Activity:
With pictures left out, output word for word the lines from the one containing "(511, 700) = (402, 737): none" through the end of the material below.

Exercise inputs:
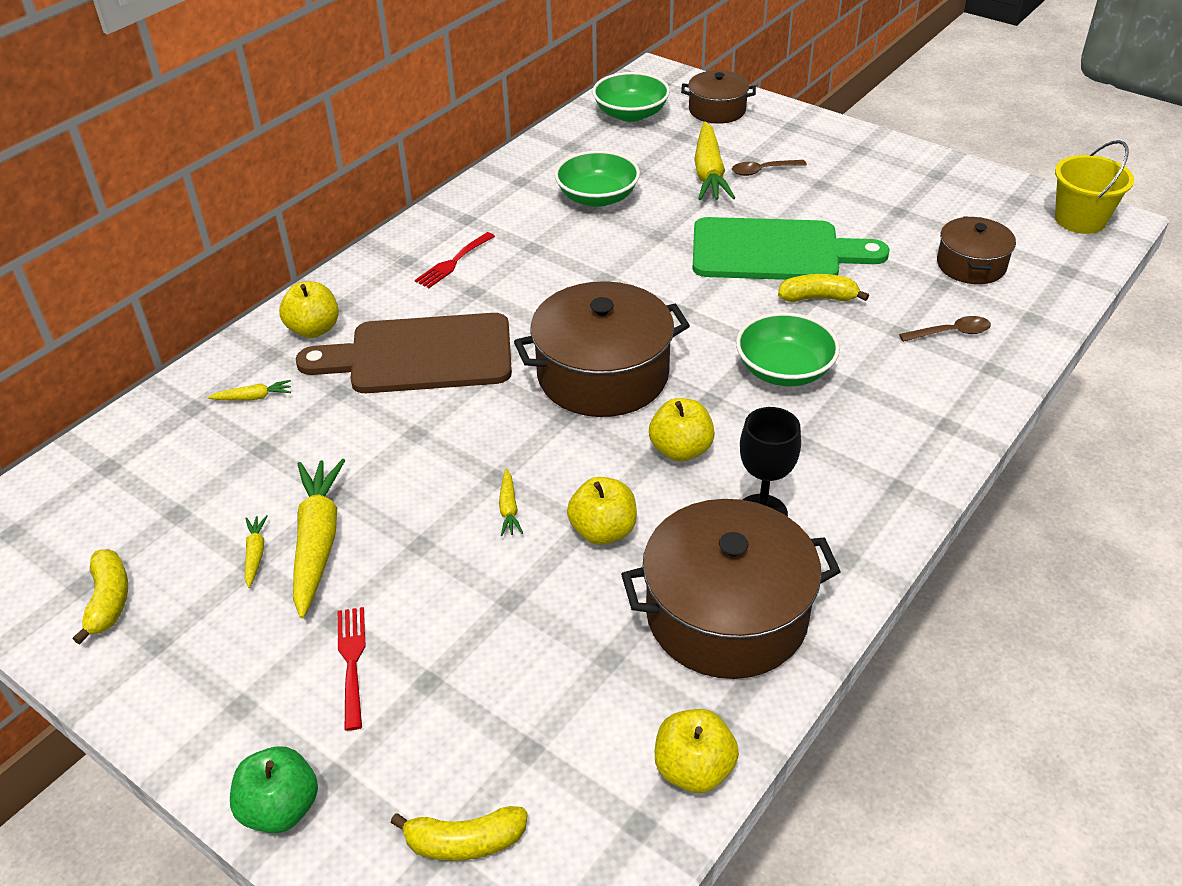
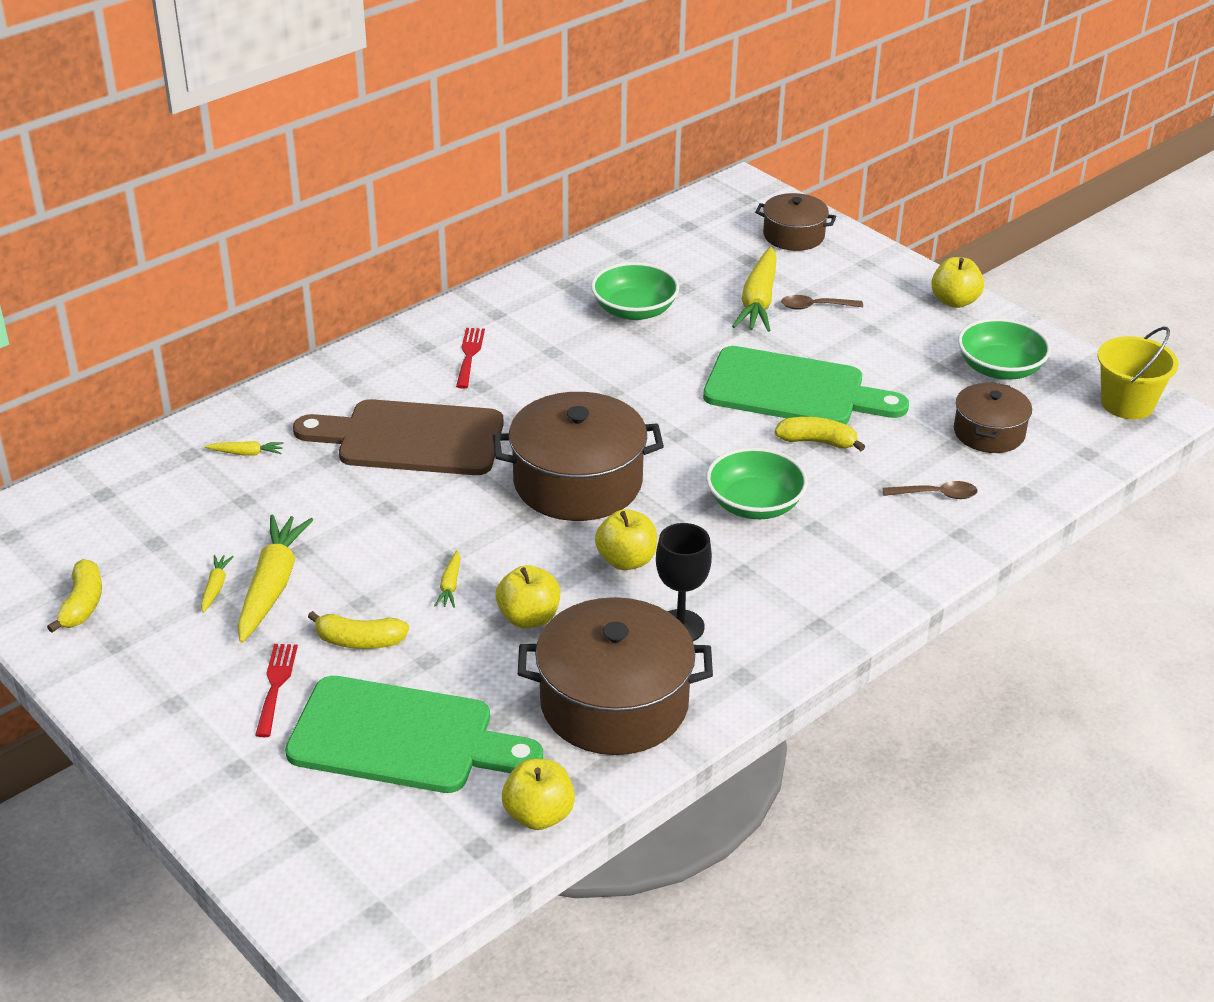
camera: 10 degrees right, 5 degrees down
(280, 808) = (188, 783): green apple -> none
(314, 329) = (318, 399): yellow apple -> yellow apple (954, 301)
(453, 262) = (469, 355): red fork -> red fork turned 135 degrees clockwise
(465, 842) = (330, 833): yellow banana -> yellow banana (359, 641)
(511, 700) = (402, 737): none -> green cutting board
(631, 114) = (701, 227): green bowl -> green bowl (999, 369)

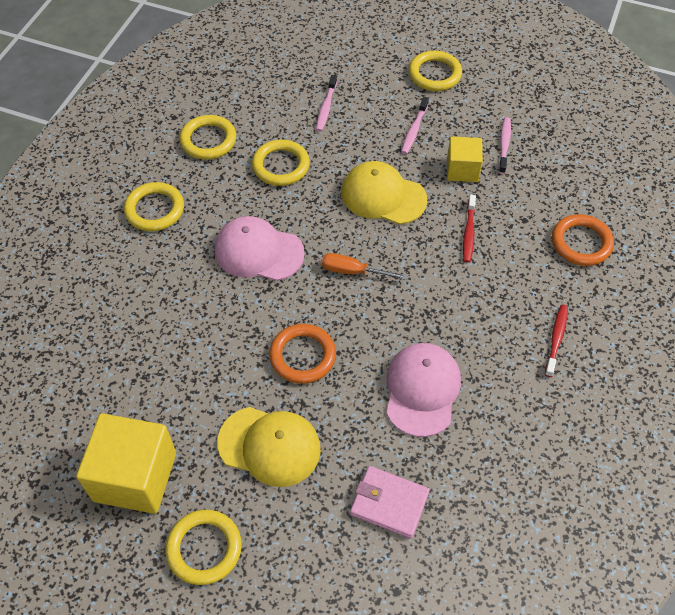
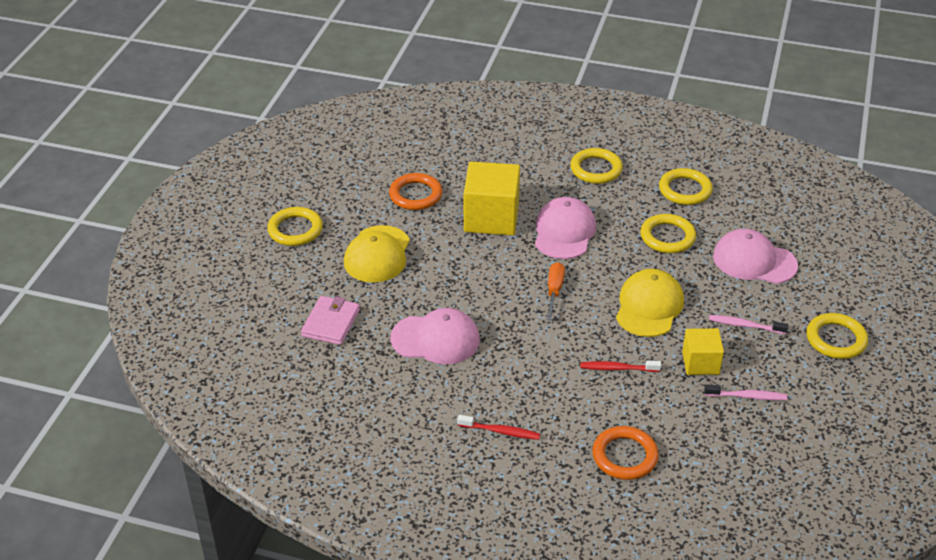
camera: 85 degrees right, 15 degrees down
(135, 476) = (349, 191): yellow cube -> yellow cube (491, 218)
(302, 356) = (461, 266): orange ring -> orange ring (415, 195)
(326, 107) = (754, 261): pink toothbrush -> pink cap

Response to this exercise:
(511, 700) = (402, 737): none -> green cutting board
(631, 114) = (701, 227): green bowl -> green bowl (999, 369)

camera: 85 degrees right, 15 degrees down
(135, 476) = (349, 191): yellow cube -> yellow cube (491, 218)
(302, 356) = (461, 266): orange ring -> orange ring (415, 195)
(326, 107) = (754, 261): pink toothbrush -> pink cap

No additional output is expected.